## [Problem statement]
Find every line in the records below that holds the word "purple", and copy it out.

-- Record set follows --

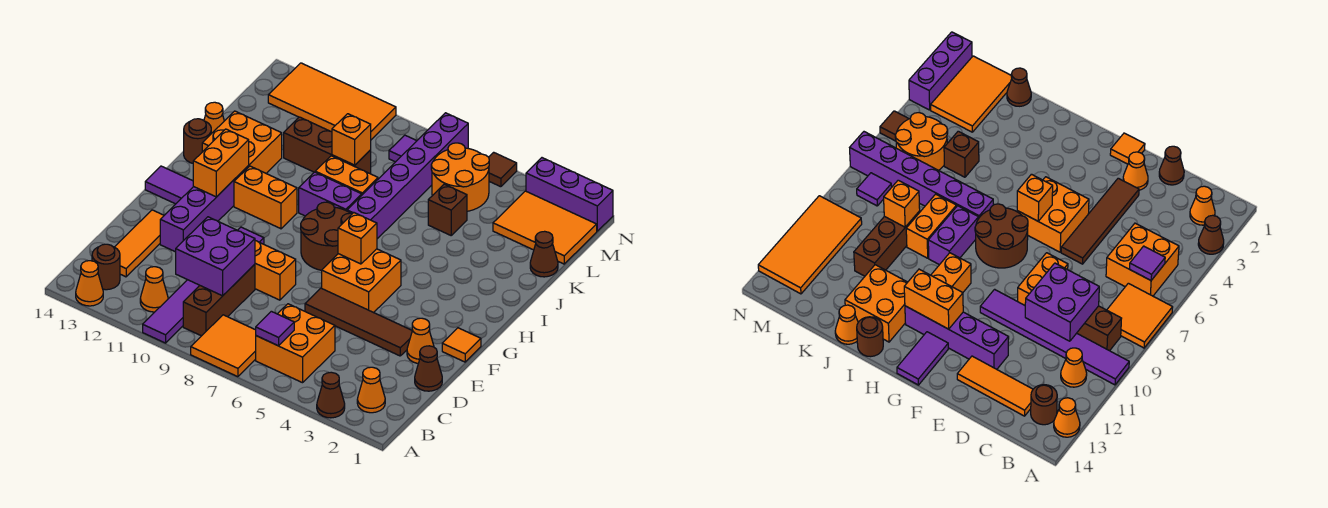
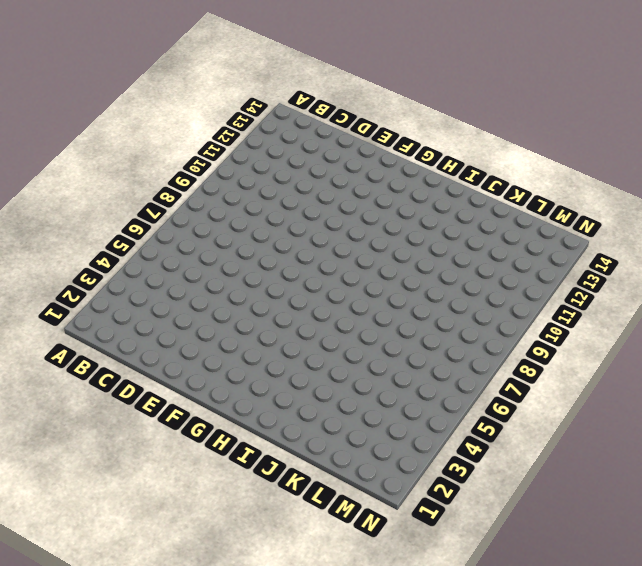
none -> brown cone A3 level 1
none -> orange tile A7:B8 level 1
none -> purple tile A10:F10 level 1
none -> orange cone A13 level 1

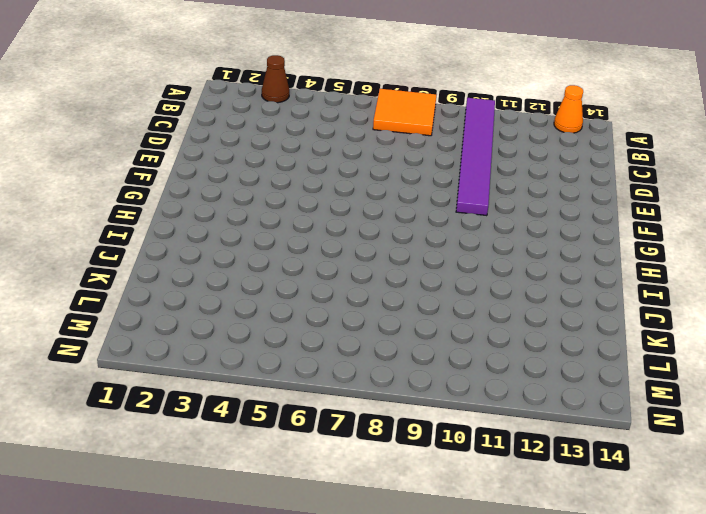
none -> orange cone B2 level 1
none -> orange brick B5:C6 level 1
none -> brown brick B9:D9 level 1
none -> orange cone B11 level 1

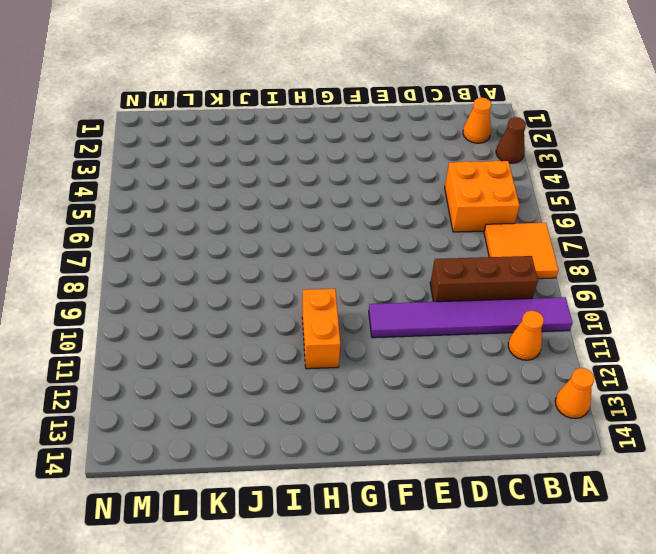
none -> brown round brick B13 level 1
none -> orange tile C13:E13 level 1
none -> brown cone D1 level 1
none -> orange cone E2 level 1

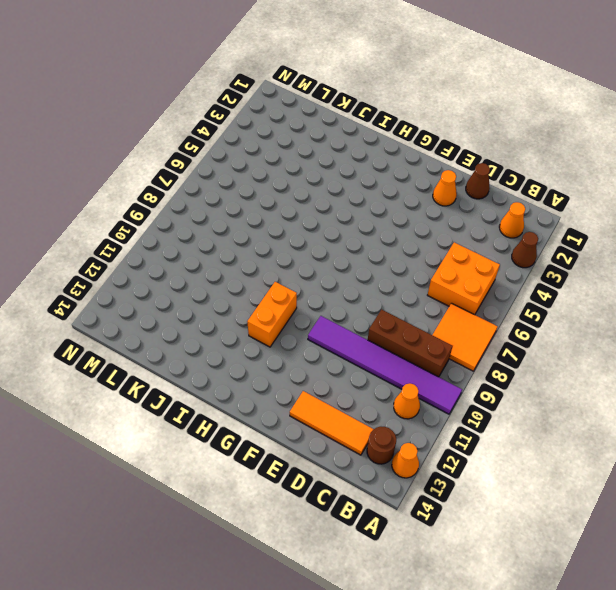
none -> brown tile E3:E6 level 1
none -> orange brick E8:E9 level 1
none -> purple brick E12:H12 level 1
none -> orange tile F1 level 1

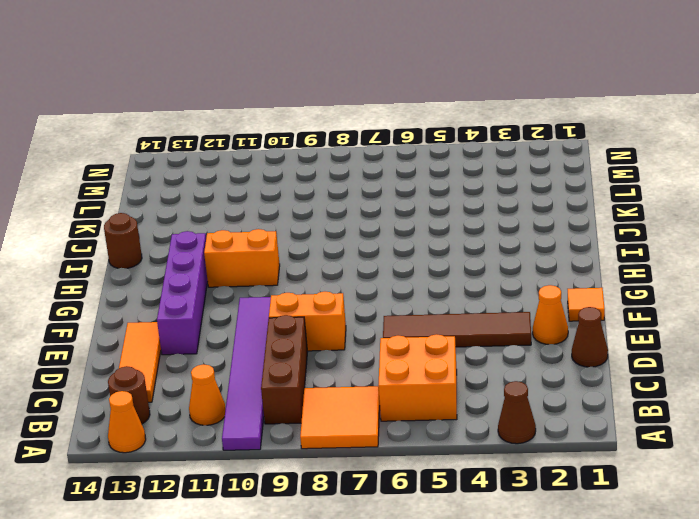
none -> orange cone B2 level 1
none -> orange brick F5:G6 level 1
none -> brown round brick G7:H8 level 1
none -> purple tile G13:G14 level 1

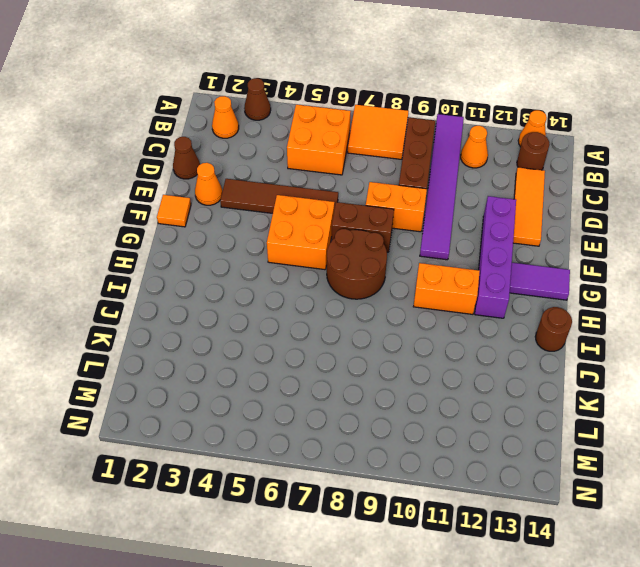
brown brick F7:F8 level 1 -> none
none -> purple brick I7:N7 level 1
none -> purple brick I8:I9 level 1
none -> orange brick I12:J13 level 1
none -> orange brick J8:J9 level 1

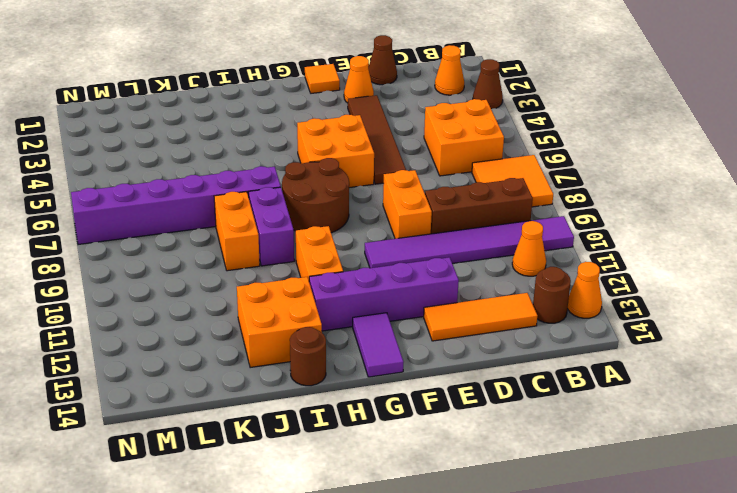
none -> orange cone J14 level 1
none -> brown cone K1 level 1
none -> brown brick K5 level 1
none -> brown brick K9:K11 level 1

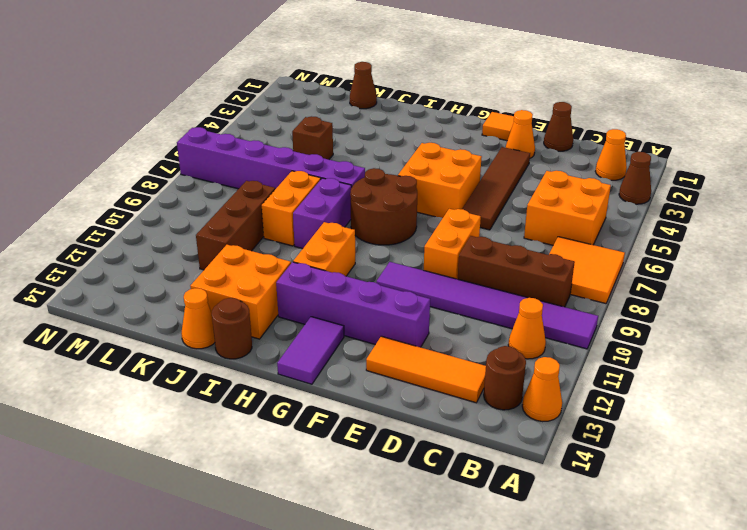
none -> orange tile L1:M3 level 1
none -> orange round brick L5:M6 level 1
none -> purple tile M8 level 1
none -> orange tile M10:N13 level 1

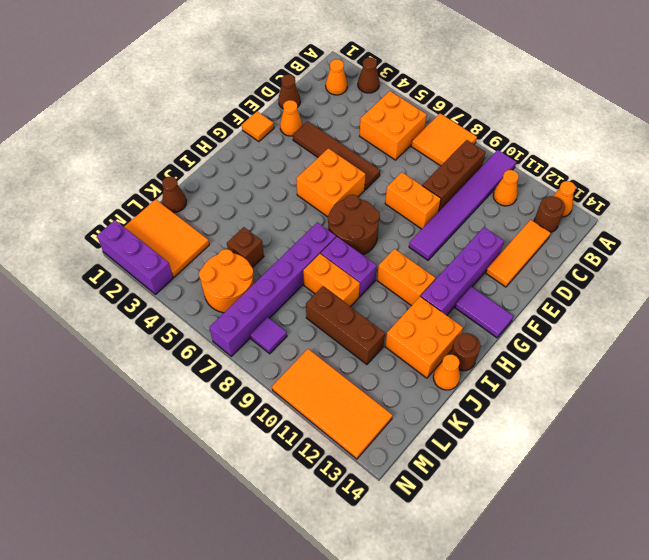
none -> brown tile N5 level 1
none -> purple tile B6 level 2
none -> purple brick C9:D10 level 2
none -> orange brick G6 level 2

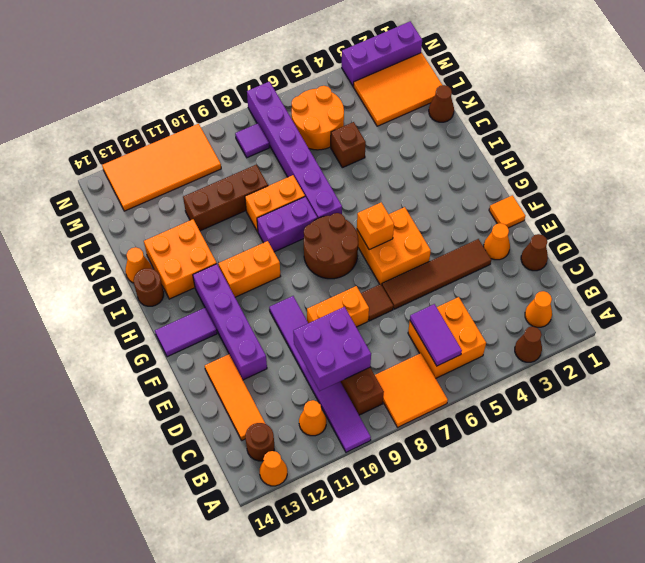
purple tile B6:C6 level 2 -> purple tile B6 level 2
brown tile E7 level 1 -> brown tile N5 level 1
none -> orange brick G12:H12 level 2
none -> orange brick K9 level 2

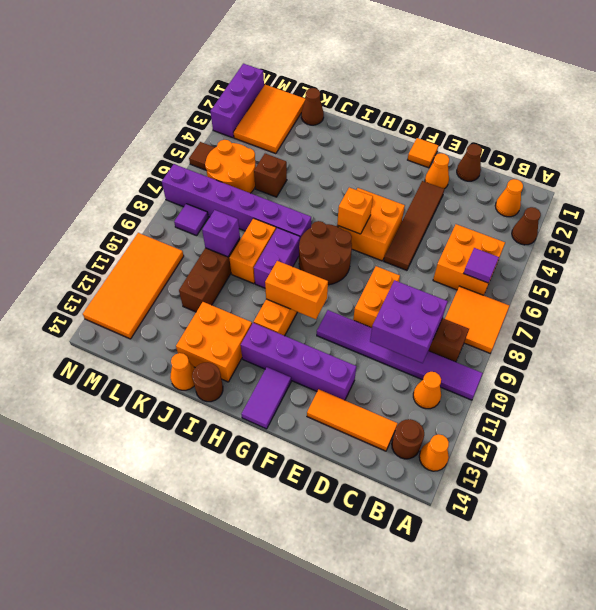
orange brick G10:H10 level 2 -> orange brick G12:H12 level 2
purple brick K9 level 2 -> orange brick K9 level 2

-- Record set concluded --

## [Response to this exercise]
none -> purple tile A10:F10 level 1
none -> purple brick E12:H12 level 1
none -> purple tile G13:G14 level 1
none -> purple brick I7:N7 level 1
none -> purple brick I8:I9 level 1
none -> purple tile M8 level 1
none -> purple tile B6 level 2
none -> purple brick C9:D10 level 2
purple tile B6:C6 level 2 -> purple tile B6 level 2
purple brick K9 level 2 -> orange brick K9 level 2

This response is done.